#### [What this task involves]
Retype, exactly and with both ends included, the lines below from the one containing "pink triangle: (155, 275)" through the end; omit the pictures.

#### [Entries shown]
------

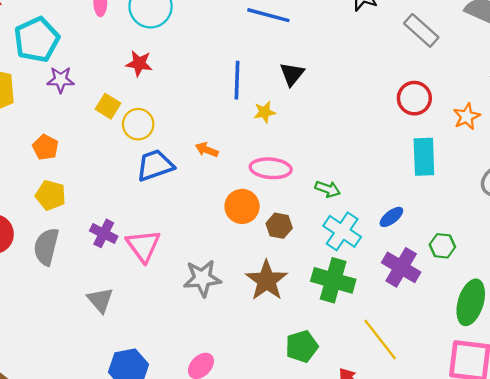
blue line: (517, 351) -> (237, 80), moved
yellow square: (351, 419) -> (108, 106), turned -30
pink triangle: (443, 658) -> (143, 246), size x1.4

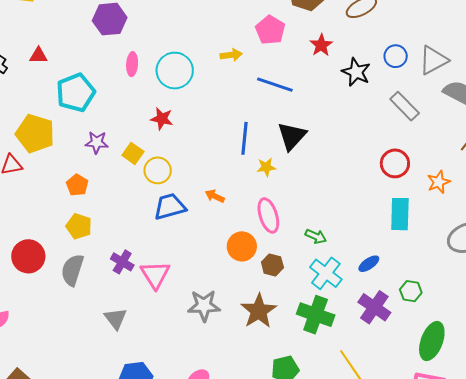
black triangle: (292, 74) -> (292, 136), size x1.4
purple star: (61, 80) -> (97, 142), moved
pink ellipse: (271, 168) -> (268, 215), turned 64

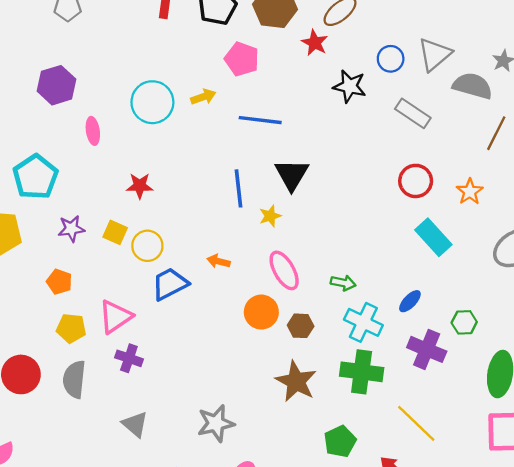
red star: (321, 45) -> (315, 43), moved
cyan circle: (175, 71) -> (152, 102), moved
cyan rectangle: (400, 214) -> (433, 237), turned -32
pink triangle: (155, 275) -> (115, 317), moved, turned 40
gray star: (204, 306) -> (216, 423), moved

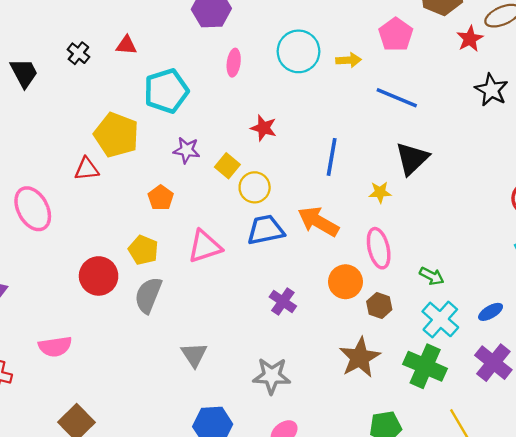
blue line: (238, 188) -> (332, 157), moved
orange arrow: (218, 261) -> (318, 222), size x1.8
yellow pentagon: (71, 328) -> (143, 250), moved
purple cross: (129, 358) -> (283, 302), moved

------

#### [Finished task]
pink triangle: (155, 275) -> (115, 317), moved, turned 40
gray star: (204, 306) -> (216, 423), moved

blue line: (238, 188) -> (332, 157), moved
orange arrow: (218, 261) -> (318, 222), size x1.8
yellow pentagon: (71, 328) -> (143, 250), moved
purple cross: (129, 358) -> (283, 302), moved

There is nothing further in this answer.